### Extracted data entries
- Opening Delimiter -
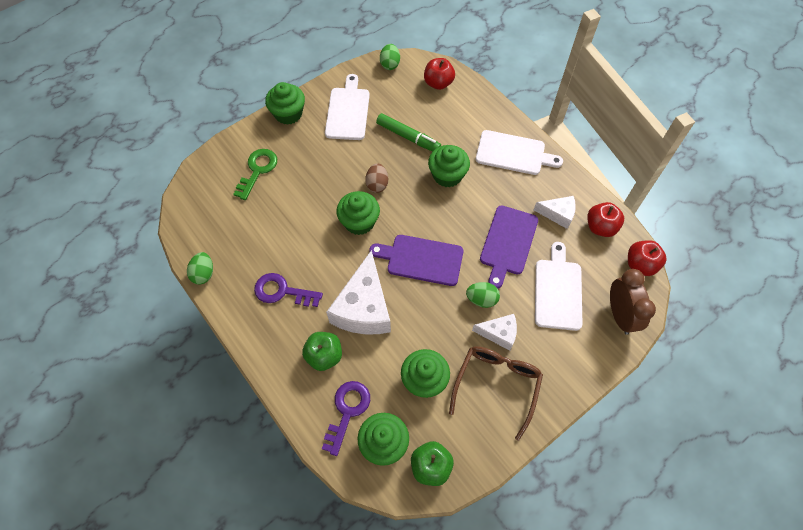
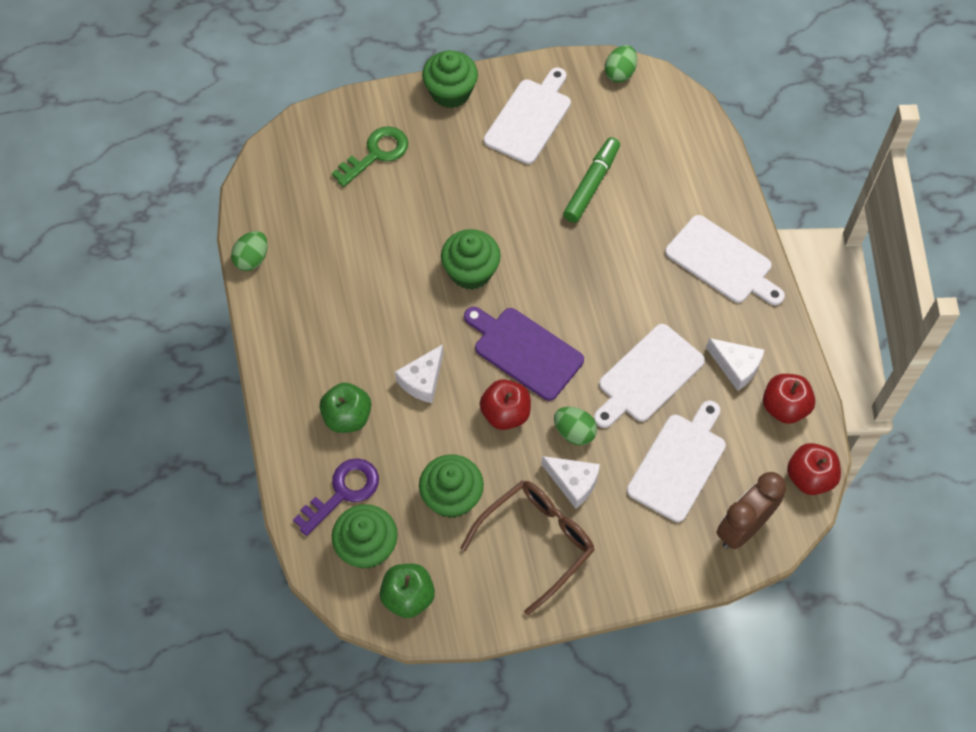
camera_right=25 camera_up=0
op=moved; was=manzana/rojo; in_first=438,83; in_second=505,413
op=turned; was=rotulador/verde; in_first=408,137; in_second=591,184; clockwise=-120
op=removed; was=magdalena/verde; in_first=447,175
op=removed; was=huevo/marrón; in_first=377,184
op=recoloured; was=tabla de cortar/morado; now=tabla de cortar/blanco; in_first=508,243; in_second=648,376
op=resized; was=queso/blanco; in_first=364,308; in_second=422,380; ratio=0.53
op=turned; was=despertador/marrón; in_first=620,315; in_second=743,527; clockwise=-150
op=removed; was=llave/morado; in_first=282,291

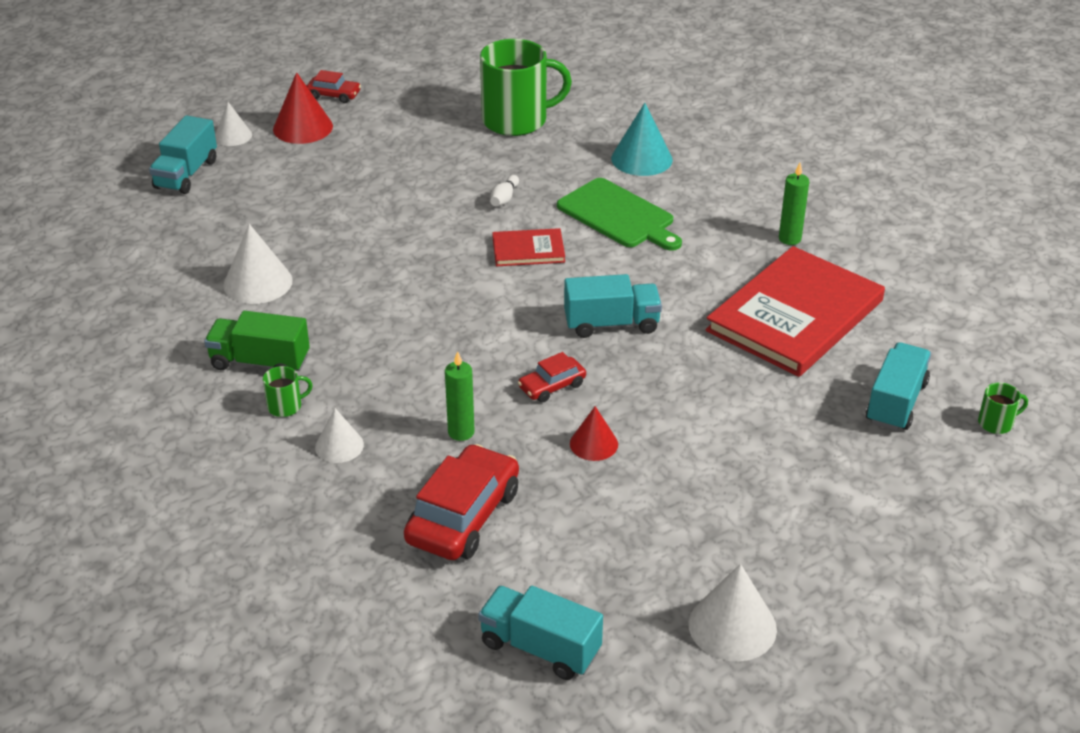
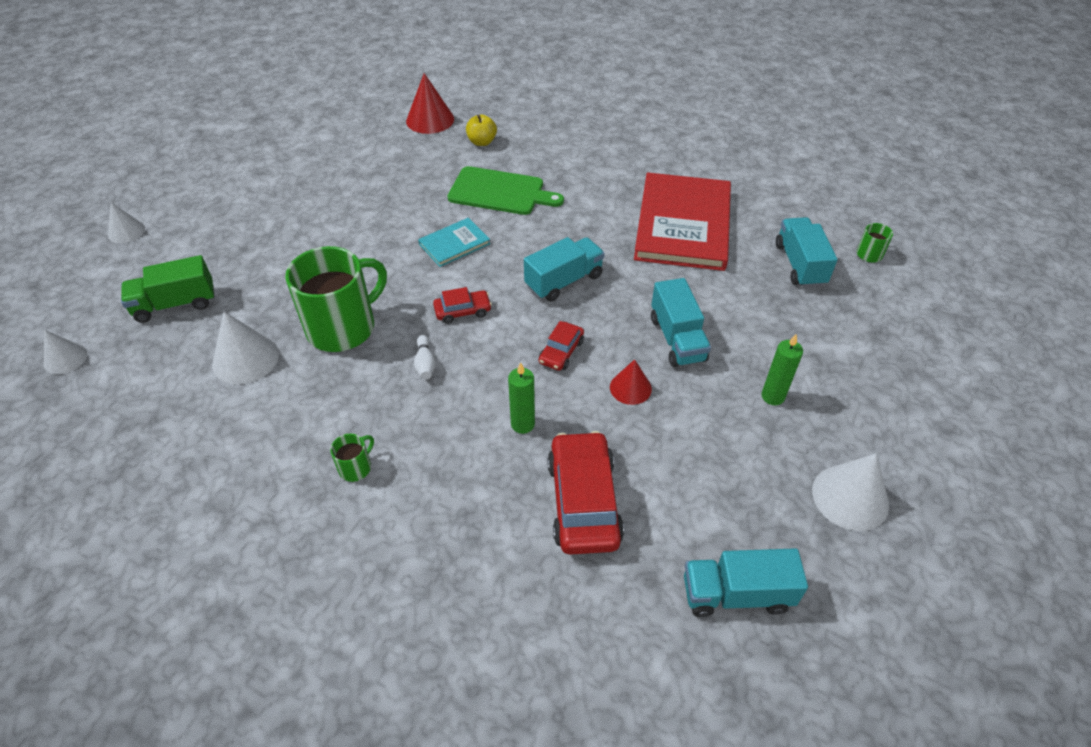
camera_right=-30 camera_up=10
op=moved; was=taza/verde; in_first=516,120; in_second=343,327
op=moved; was=coche/rojo; in_first=334,95; in_second=462,311
op=moved; was=cono/rojo; in_first=303,127; in_second=430,120
op=replaced; was=cono/turquesa; now=manzana/amarillo; in_first=641,159; in_second=482,142
op=moved; was=camión/turquesa; in_first=186,174; in_second=677,339
op=moved; was=vela/verde; in_first=789,239; in_second=772,396
op=moved; was=bolo/blanco; in_first=504,198; in_second=425,363
op=recoloured; was=libro/rojo; now=libro/turquesa; in_first=528,250; in_second=454,244
op=moved; was=camión/verde; in_first=260,362; in_second=175,304
op=moved; was=cono/blanco; in_first=339,446; in_second=65,358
- Closing Delimiter -
### TASK REQUIREMENTS
The records above must be repeated in full and exactly, but without any of the pictures.

### ANSWER TO THE EXERCISE
camera_right=25 camera_up=0
op=moved; was=manzana/rojo; in_first=438,83; in_second=505,413
op=turned; was=rotulador/verde; in_first=408,137; in_second=591,184; clockwise=-120
op=removed; was=magdalena/verde; in_first=447,175
op=removed; was=huevo/marrón; in_first=377,184
op=recoloured; was=tabla de cortar/morado; now=tabla de cortar/blanco; in_first=508,243; in_second=648,376
op=resized; was=queso/blanco; in_first=364,308; in_second=422,380; ratio=0.53
op=turned; was=despertador/marrón; in_first=620,315; in_second=743,527; clockwise=-150
op=removed; was=llave/morado; in_first=282,291

camera_right=-30 camera_up=10
op=moved; was=taza/verde; in_first=516,120; in_second=343,327
op=moved; was=coche/rojo; in_first=334,95; in_second=462,311
op=moved; was=cono/rojo; in_first=303,127; in_second=430,120
op=replaced; was=cono/turquesa; now=manzana/amarillo; in_first=641,159; in_second=482,142
op=moved; was=camión/turquesa; in_first=186,174; in_second=677,339
op=moved; was=vela/verde; in_first=789,239; in_second=772,396
op=moved; was=bolo/blanco; in_first=504,198; in_second=425,363
op=recoloured; was=libro/rojo; now=libro/turquesa; in_first=528,250; in_second=454,244
op=moved; was=camión/verde; in_first=260,362; in_second=175,304
op=moved; was=cono/blanco; in_first=339,446; in_second=65,358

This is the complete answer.